Your instructions:
Should an entry contain an image, leave the image out and repeat the entry's text exactly.
*** Data provided Section Begins ***
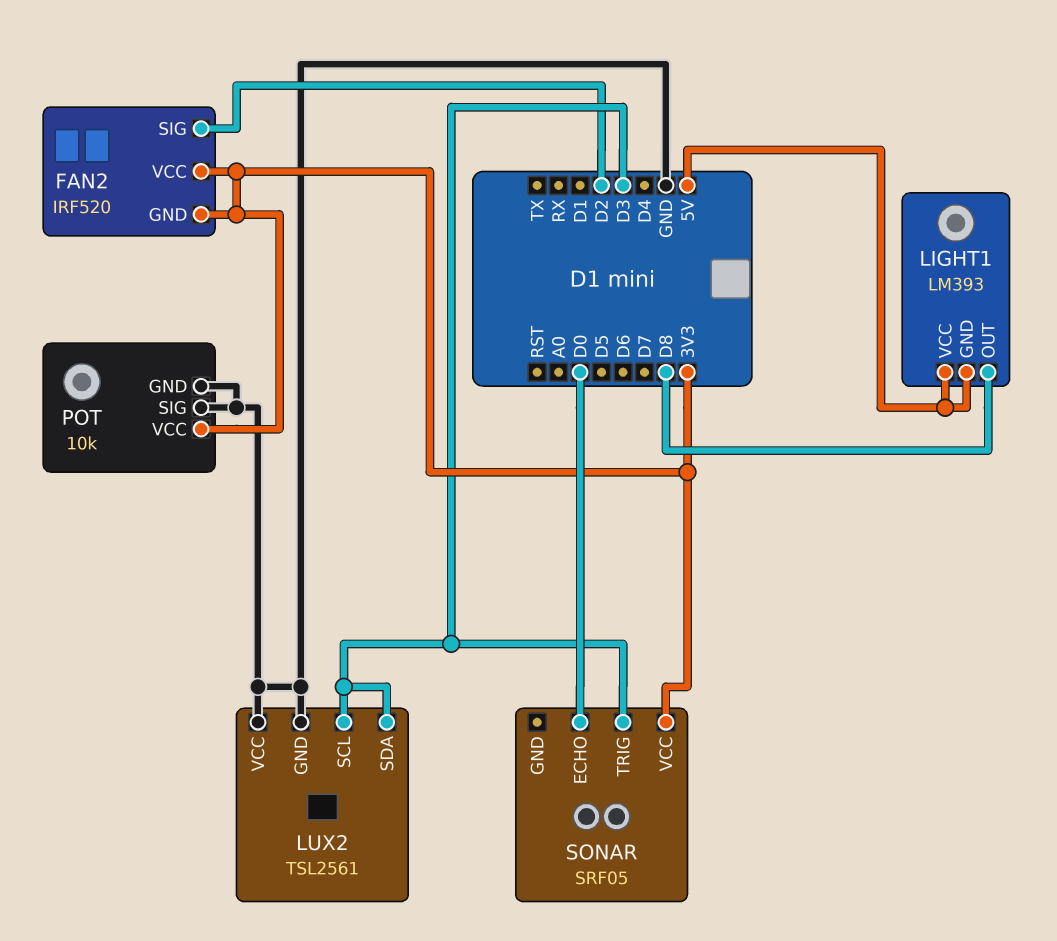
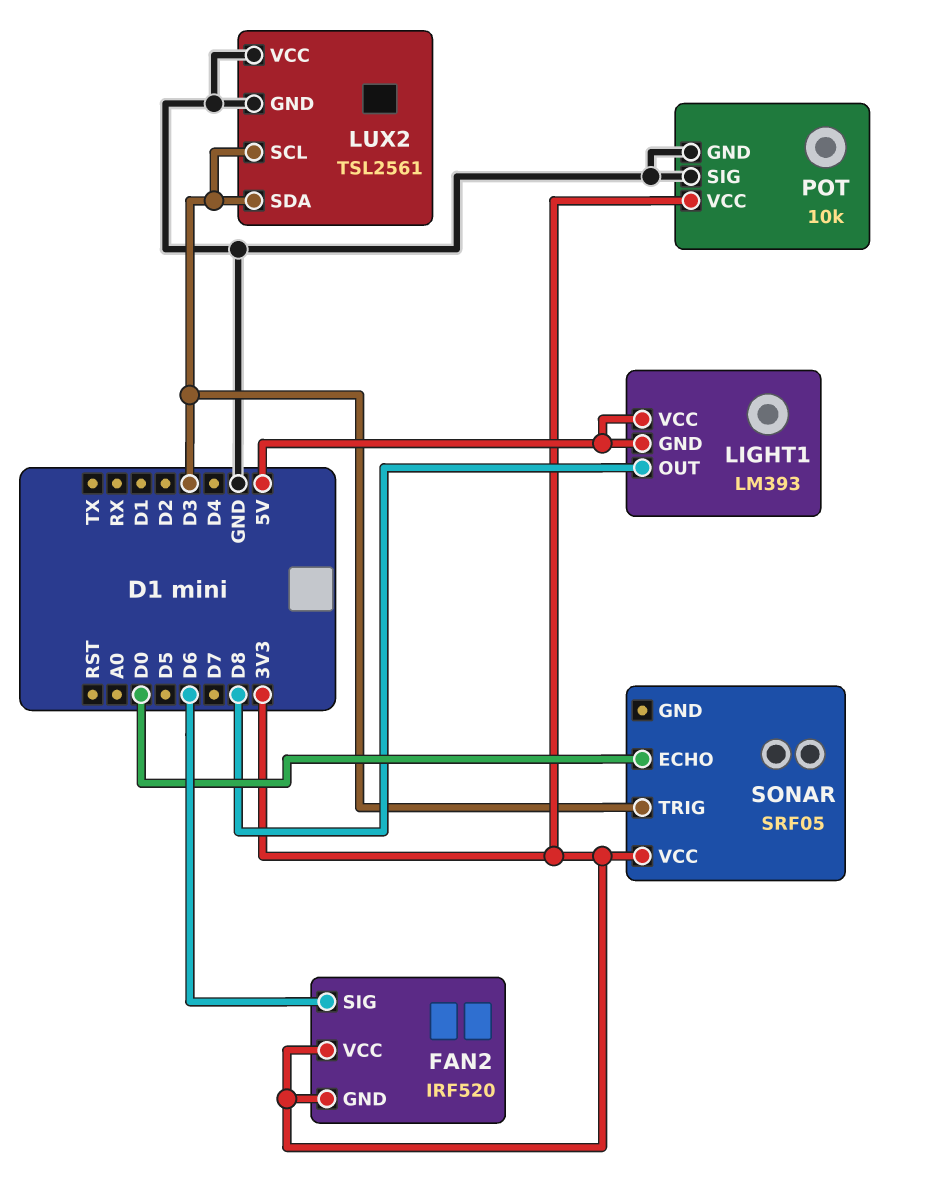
FAN2 pin SIG: D2 -> D6

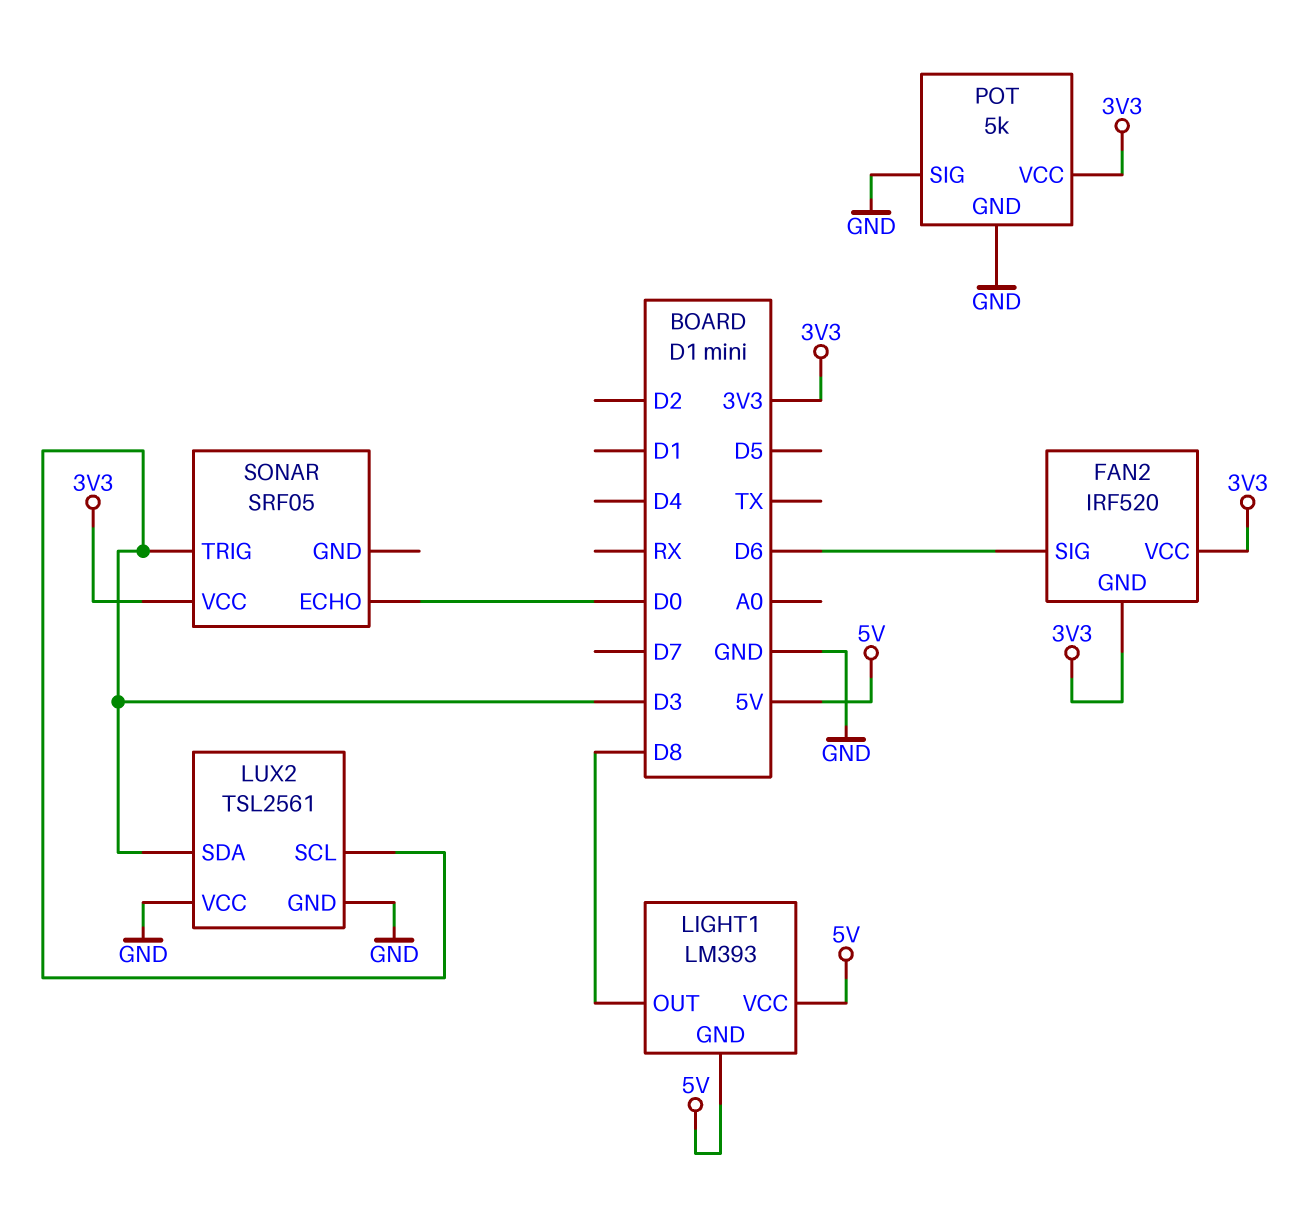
POT: 10k -> 5k

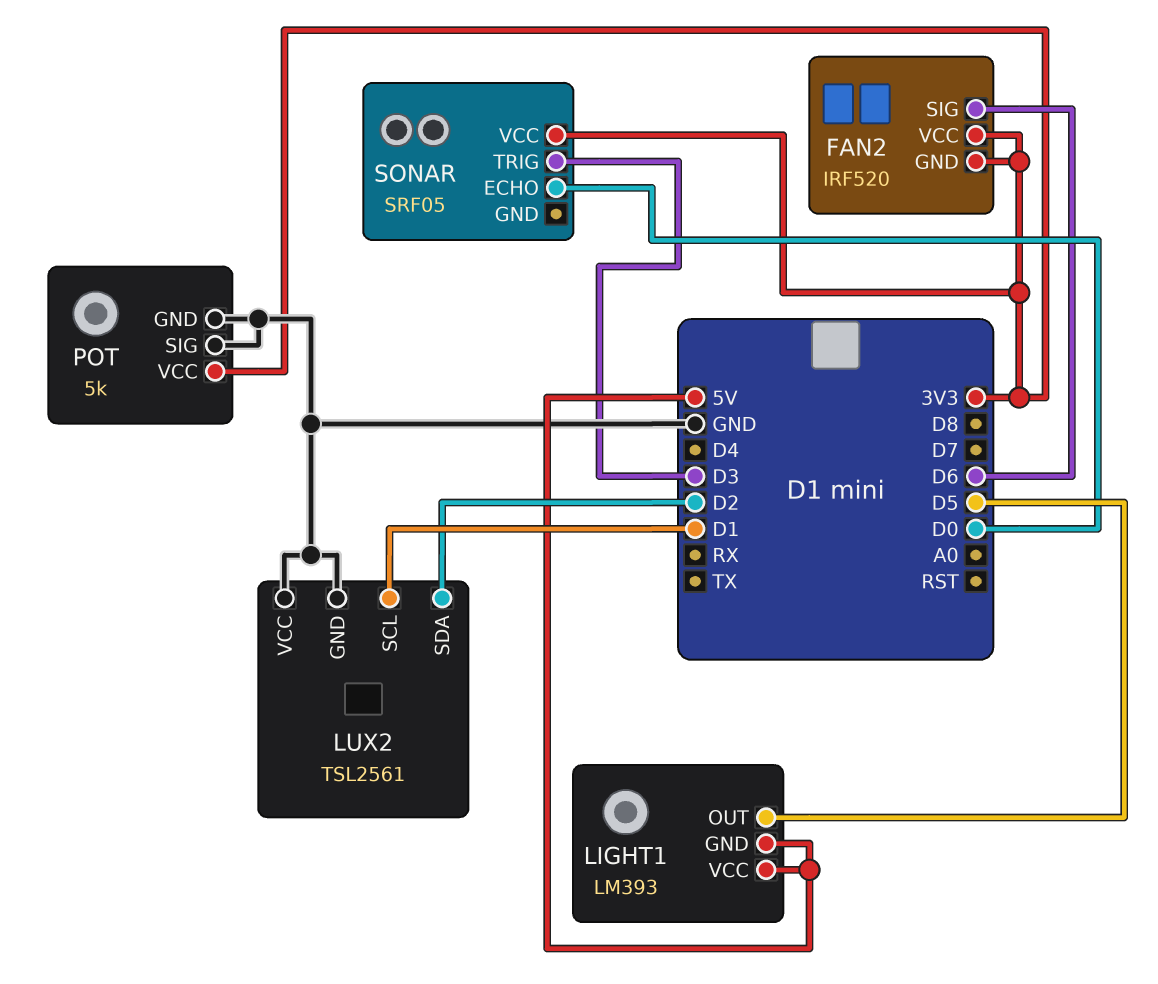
LIGHT1 pin OUT: D8 -> D5
LUX2 pin SCL: D3 -> D1
LUX2 pin SDA: D3 -> D2

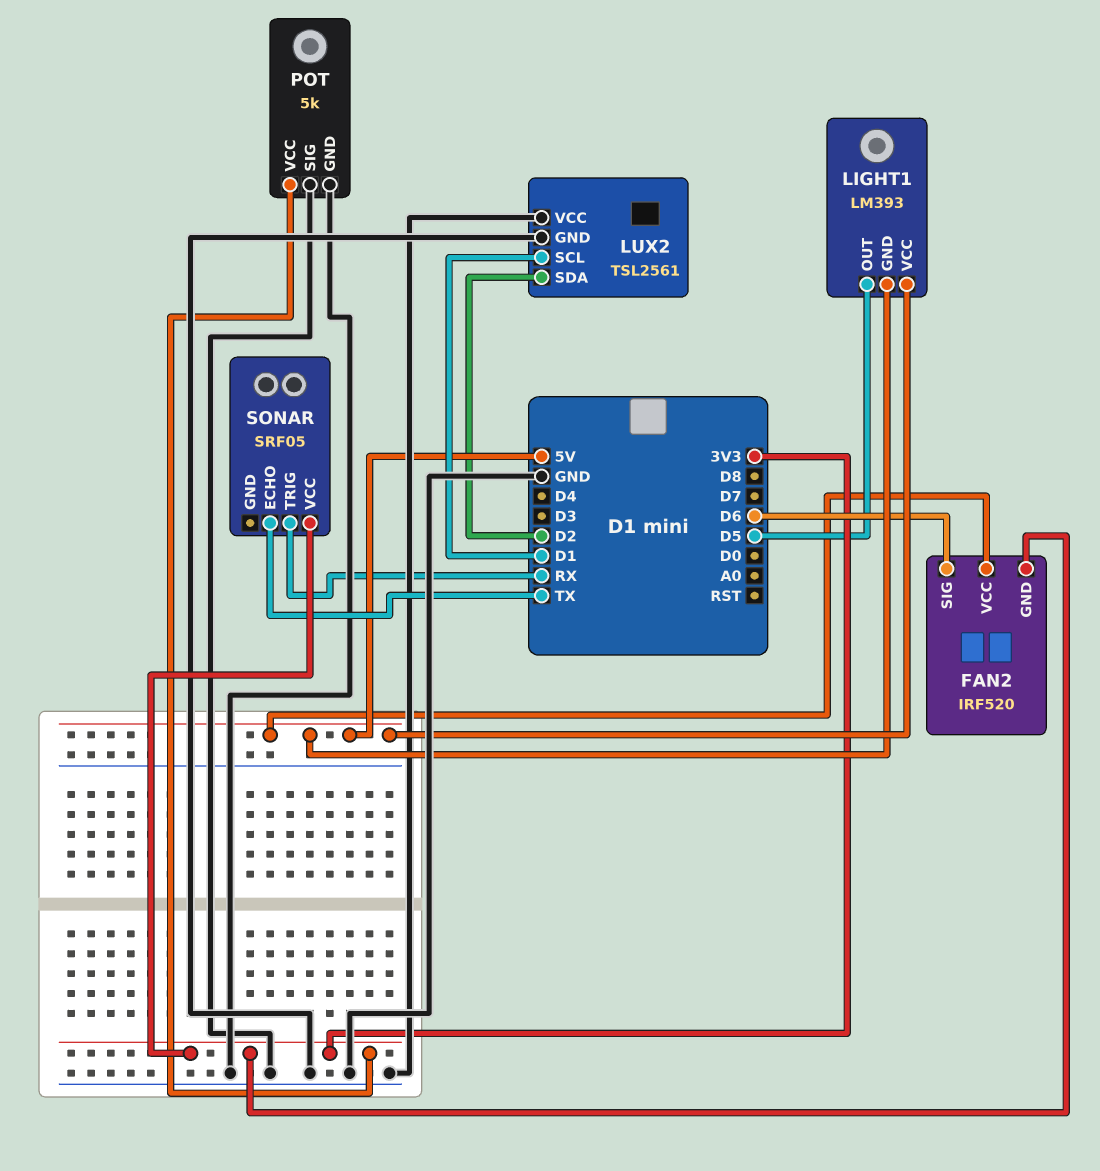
FAN2 pin VCC: 3V3 -> 5V
SONAR pin ECHO: D0 -> TX
SONAR pin TRIG: D3 -> RX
*** Data provided Section Ends ***
Task answer:
FAN2 pin SIG: D2 -> D6

POT: 10k -> 5k

LIGHT1 pin OUT: D8 -> D5
LUX2 pin SCL: D3 -> D1
LUX2 pin SDA: D3 -> D2

FAN2 pin VCC: 3V3 -> 5V
SONAR pin ECHO: D0 -> TX
SONAR pin TRIG: D3 -> RX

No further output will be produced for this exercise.